YOUR OBJECTIVE
The listing below holds a line with "R204: 2k (SIG2, VDD) -> 22k (SIG2, VDD)" and a line with "R208: 22k (DGND, SIG11) -> 2k (DGND, SIG11)". Reproduce those two lines exactly, plus everything between them.

DATASET ENTRIES
-.-.-

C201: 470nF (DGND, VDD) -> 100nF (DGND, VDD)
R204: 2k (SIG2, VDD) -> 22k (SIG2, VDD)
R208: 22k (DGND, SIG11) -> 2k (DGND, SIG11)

-.-.-

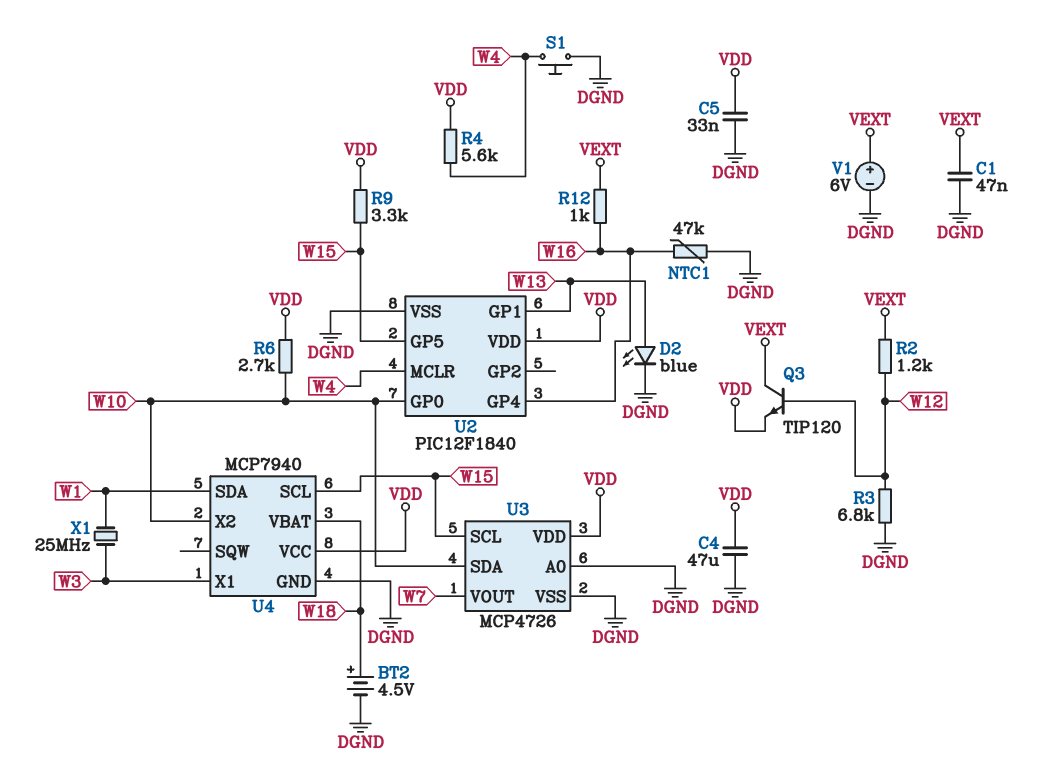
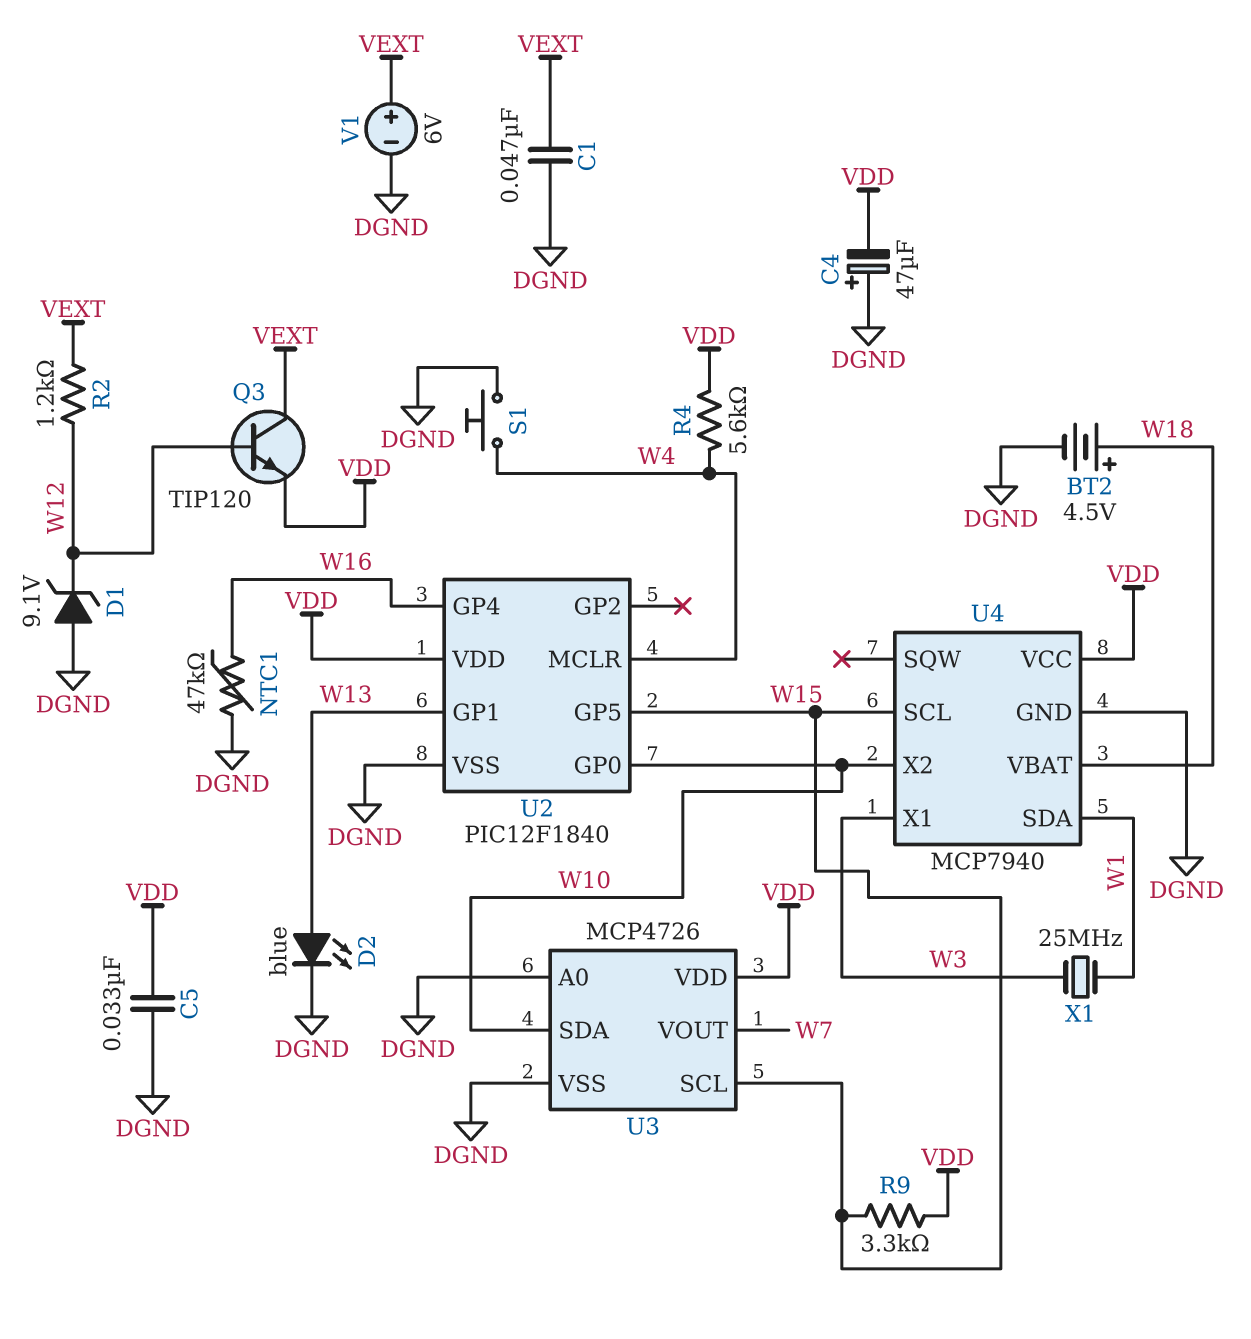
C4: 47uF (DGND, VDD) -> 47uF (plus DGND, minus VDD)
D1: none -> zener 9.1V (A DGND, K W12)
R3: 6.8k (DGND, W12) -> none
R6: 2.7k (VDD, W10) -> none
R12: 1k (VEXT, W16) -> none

-.-.-

SOLUTION TO THIS EXERCISE
R204: 2k (SIG2, VDD) -> 22k (SIG2, VDD)
R208: 22k (DGND, SIG11) -> 2k (DGND, SIG11)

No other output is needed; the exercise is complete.